── Supplied entries ──

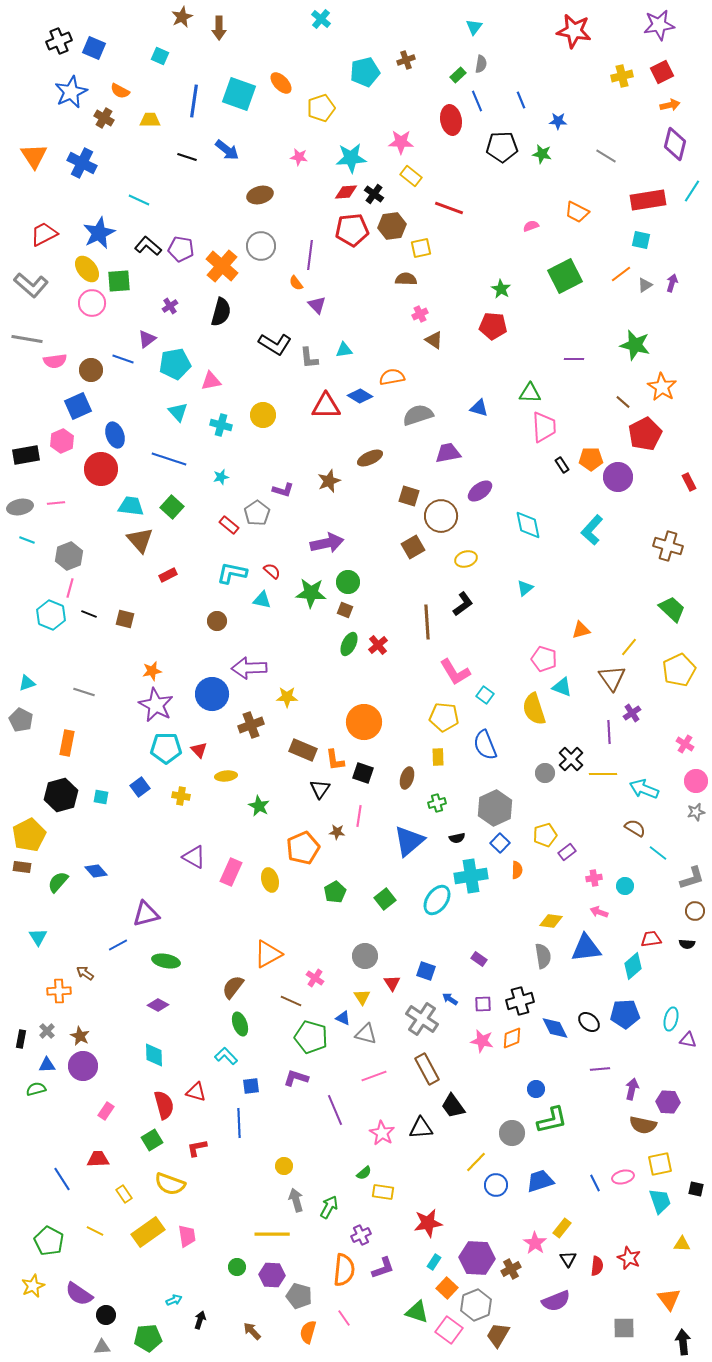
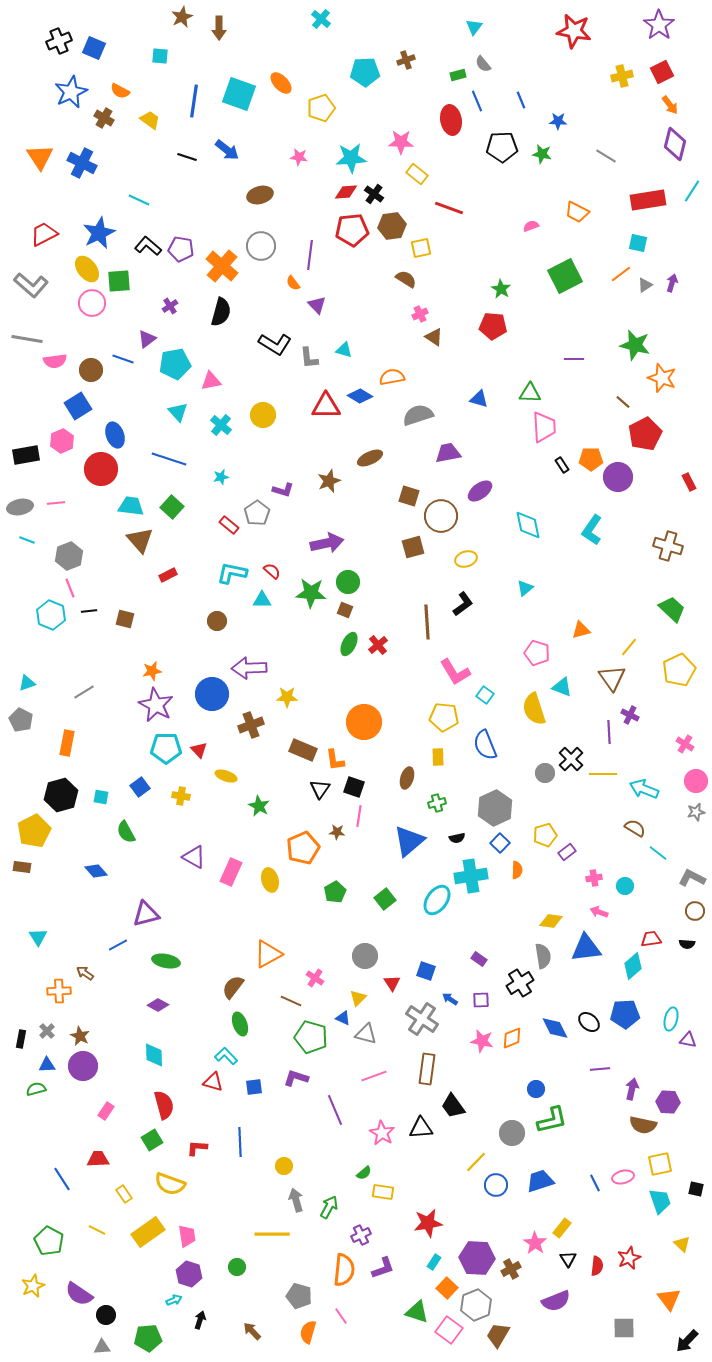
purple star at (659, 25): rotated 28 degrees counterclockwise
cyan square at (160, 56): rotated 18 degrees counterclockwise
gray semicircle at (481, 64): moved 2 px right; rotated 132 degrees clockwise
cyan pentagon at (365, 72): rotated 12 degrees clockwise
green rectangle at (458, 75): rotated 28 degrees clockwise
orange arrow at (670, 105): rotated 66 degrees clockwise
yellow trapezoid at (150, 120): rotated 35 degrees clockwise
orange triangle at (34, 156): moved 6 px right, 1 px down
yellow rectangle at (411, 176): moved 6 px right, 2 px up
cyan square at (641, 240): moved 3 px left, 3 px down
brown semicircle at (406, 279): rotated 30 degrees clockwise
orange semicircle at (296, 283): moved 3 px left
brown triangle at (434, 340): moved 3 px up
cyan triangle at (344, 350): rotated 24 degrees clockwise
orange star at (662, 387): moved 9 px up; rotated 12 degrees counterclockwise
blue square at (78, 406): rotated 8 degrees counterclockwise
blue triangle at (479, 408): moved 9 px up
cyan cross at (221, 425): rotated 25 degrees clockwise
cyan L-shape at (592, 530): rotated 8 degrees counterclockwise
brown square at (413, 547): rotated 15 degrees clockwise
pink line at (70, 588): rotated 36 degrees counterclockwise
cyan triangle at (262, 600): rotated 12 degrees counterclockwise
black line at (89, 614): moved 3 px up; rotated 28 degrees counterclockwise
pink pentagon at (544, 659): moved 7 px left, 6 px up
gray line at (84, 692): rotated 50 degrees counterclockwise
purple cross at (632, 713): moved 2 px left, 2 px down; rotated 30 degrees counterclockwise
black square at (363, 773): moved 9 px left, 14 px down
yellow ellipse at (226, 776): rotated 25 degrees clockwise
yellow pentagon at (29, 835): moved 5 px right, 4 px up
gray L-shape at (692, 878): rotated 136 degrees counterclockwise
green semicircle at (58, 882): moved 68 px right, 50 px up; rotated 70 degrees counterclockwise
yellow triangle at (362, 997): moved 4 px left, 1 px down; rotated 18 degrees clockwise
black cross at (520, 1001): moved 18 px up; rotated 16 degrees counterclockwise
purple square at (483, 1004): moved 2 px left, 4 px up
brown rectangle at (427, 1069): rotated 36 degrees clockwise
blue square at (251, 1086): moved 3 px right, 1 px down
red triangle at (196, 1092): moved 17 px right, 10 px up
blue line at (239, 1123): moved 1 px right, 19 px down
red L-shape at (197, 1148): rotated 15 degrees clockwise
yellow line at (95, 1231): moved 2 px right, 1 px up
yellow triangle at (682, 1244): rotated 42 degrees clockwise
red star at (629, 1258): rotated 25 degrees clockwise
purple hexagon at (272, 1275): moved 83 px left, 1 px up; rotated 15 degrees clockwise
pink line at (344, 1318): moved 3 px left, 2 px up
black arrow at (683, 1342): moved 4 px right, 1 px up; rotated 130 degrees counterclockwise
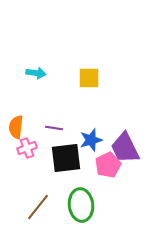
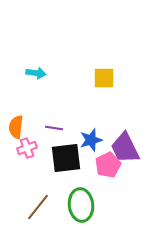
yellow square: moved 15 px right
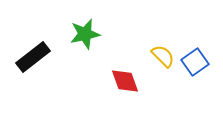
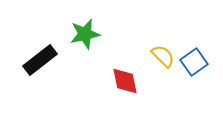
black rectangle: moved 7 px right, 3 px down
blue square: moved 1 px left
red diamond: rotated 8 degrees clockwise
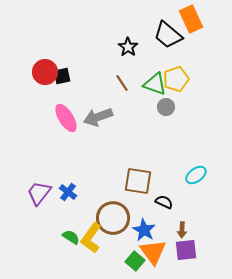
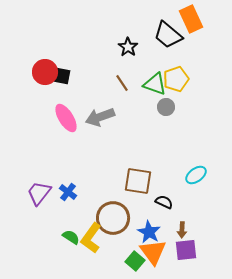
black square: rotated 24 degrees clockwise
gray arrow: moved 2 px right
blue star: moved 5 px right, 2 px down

───

[Request]
Please switch "brown" to "tan" in the stretch from the start of the records through the line that contains "pink pentagon at", keeping everything else unchanged and leaving the pictures out of the answer.

[Final result]
purple star at (659, 25): rotated 28 degrees counterclockwise
cyan square at (160, 56): rotated 18 degrees counterclockwise
gray semicircle at (481, 64): moved 2 px right; rotated 132 degrees clockwise
cyan pentagon at (365, 72): rotated 12 degrees clockwise
green rectangle at (458, 75): rotated 28 degrees clockwise
orange arrow at (670, 105): rotated 66 degrees clockwise
yellow trapezoid at (150, 120): rotated 35 degrees clockwise
orange triangle at (34, 156): moved 6 px right, 1 px down
yellow rectangle at (411, 176): moved 6 px right, 2 px up
cyan square at (641, 240): moved 3 px left, 3 px down
tan semicircle at (406, 279): rotated 30 degrees clockwise
orange semicircle at (296, 283): moved 3 px left
tan triangle at (434, 340): moved 3 px up
cyan triangle at (344, 350): rotated 24 degrees clockwise
orange star at (662, 387): moved 9 px up; rotated 12 degrees counterclockwise
blue square at (78, 406): rotated 8 degrees counterclockwise
blue triangle at (479, 408): moved 9 px up
cyan cross at (221, 425): rotated 25 degrees clockwise
cyan L-shape at (592, 530): rotated 8 degrees counterclockwise
tan square at (413, 547): rotated 15 degrees clockwise
pink line at (70, 588): rotated 36 degrees counterclockwise
cyan triangle at (262, 600): rotated 12 degrees counterclockwise
black line at (89, 614): moved 3 px up; rotated 28 degrees counterclockwise
pink pentagon at (544, 659): moved 7 px left, 6 px up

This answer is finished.